Start of Provided material

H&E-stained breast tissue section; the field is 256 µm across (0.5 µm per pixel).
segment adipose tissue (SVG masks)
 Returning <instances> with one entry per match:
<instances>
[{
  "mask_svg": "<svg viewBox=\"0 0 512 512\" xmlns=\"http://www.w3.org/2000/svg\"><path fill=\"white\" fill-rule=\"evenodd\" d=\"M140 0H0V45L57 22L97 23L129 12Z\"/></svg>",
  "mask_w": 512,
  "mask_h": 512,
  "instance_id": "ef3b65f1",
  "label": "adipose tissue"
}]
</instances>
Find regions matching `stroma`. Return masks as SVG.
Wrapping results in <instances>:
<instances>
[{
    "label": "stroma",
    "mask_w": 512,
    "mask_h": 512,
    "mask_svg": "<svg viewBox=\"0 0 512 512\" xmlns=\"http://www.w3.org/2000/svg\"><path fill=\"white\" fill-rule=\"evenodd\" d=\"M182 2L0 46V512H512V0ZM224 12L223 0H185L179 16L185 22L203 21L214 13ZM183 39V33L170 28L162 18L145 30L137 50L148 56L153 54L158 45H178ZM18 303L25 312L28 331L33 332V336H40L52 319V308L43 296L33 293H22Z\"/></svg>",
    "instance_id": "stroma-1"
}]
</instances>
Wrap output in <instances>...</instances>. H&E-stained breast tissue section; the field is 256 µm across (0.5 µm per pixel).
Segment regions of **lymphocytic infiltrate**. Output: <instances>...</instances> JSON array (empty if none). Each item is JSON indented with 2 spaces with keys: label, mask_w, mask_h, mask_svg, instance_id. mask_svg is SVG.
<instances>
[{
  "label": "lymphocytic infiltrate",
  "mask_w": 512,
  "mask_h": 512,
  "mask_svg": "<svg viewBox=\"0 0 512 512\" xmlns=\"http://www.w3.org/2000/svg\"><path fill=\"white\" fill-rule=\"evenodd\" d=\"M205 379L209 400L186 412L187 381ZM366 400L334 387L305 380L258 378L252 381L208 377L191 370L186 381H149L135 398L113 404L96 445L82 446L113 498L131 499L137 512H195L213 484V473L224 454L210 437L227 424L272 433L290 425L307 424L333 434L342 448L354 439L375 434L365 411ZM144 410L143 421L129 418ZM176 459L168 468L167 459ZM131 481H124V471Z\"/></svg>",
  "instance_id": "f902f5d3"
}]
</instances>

End of Provided material

Output nothing except the lines from the line with "segment adipose tissue (SVG masks)" through the line with "Wrap output in", copied exactly, end lines included.

segment adipose tissue (SVG masks)
 Returning <instances> with one entry per match:
<instances>
[{
  "mask_svg": "<svg viewBox=\"0 0 512 512\" xmlns=\"http://www.w3.org/2000/svg\"><path fill=\"white\" fill-rule=\"evenodd\" d=\"M140 0H0V45L57 22L97 23L129 12Z\"/></svg>",
  "mask_w": 512,
  "mask_h": 512,
  "instance_id": "ef3b65f1",
  "label": "adipose tissue"
}]
</instances>
Find regions matching `stroma`. Return masks as SVG.
Wrapping results in <instances>:
<instances>
[{
    "label": "stroma",
    "mask_w": 512,
    "mask_h": 512,
    "mask_svg": "<svg viewBox=\"0 0 512 512\" xmlns=\"http://www.w3.org/2000/svg\"><path fill=\"white\" fill-rule=\"evenodd\" d=\"M182 2L0 46V512H512V0ZM224 12L223 0H185L179 16L185 22L203 21L214 13ZM183 39V33L170 28L162 18L145 30L137 50L148 56L153 54L158 45H178ZM18 303L25 312L28 331L33 332V336H40L52 319V308L43 296L33 293H22Z\"/></svg>",
    "instance_id": "stroma-1"
}]
</instances>
Wrap output in <instances>...</instances>. H&E-stained breast tissue section; the field is 256 µm across (0.5 µm per pixel).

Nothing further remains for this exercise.